──────── Entries shown ────────
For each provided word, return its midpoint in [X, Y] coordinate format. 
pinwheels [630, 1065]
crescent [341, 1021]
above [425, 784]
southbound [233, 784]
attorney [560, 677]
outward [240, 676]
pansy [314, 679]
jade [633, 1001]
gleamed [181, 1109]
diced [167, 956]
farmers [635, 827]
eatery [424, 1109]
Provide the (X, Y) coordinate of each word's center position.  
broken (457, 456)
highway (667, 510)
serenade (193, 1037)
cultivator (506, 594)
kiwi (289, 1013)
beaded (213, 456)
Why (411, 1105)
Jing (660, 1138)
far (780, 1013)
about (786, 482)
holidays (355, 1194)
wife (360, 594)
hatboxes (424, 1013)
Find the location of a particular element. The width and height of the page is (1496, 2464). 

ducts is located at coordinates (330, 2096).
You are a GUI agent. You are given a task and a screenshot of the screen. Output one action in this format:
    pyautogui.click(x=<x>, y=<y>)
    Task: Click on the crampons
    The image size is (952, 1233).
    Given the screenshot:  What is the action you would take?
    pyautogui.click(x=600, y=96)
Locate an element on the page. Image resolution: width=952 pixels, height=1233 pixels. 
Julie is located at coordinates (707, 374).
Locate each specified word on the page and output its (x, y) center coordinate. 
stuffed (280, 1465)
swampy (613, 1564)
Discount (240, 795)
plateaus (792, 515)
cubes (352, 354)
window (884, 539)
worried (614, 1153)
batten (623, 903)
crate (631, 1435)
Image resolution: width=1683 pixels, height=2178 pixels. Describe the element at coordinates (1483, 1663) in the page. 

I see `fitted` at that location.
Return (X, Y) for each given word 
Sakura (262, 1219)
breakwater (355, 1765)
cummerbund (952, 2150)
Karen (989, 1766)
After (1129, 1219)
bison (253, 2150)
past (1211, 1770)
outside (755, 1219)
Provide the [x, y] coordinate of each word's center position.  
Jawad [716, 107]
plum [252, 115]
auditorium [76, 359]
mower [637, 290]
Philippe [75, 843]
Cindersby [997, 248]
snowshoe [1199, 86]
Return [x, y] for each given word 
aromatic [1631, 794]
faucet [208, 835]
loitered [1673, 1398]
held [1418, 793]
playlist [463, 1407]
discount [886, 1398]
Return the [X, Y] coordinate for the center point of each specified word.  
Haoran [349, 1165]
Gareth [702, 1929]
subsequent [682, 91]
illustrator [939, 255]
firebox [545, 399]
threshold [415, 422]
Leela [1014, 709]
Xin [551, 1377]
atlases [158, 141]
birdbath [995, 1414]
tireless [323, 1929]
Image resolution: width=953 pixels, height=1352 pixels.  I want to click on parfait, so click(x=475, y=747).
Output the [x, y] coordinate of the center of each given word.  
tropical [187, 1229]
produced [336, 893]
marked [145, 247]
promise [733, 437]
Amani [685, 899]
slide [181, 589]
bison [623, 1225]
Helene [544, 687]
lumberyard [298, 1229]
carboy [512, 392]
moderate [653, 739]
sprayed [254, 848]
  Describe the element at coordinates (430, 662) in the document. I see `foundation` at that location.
────────
» The task
Put the entries above into a two-column CSV with the header row instruction,response, with one row per entry: its text under instruction and its answer under response. Begin at the first line of the entries and stop after the line containing "ducts is located at coordinates (330, 2096).". Quote every field and replace line breaks within a field with spaces.

» Task solution
instruction,response
"For each provided word, return its midpoint in [X, Y] coordinate format. pinwheels","[630, 1065]"
"crescent","[341, 1021]"
"above","[425, 784]"
"southbound","[233, 784]"
"attorney","[560, 677]"
"outward","[240, 676]"
"pansy","[314, 679]"
"jade","[633, 1001]"
"gleamed","[181, 1109]"
"diced","[167, 956]"
"farmers","[635, 827]"
"eatery","[424, 1109]"
"Provide the (X, Y) coordinate of each word's center position. broken","(457, 456)"
"highway","(667, 510)"
"serenade","(193, 1037)"
"cultivator","(506, 594)"
"kiwi","(289, 1013)"
"beaded","(213, 456)"
"Why","(411, 1105)"
"Jing","(660, 1138)"
"far","(780, 1013)"
"about","(786, 482)"
"holidays","(355, 1194)"
"wife","(360, 594)"
"hatboxes","(424, 1013)"
"Find the location of a particular element. The width and height of the page is (1496, 2464).","ducts is located at coordinates (330, 2096)."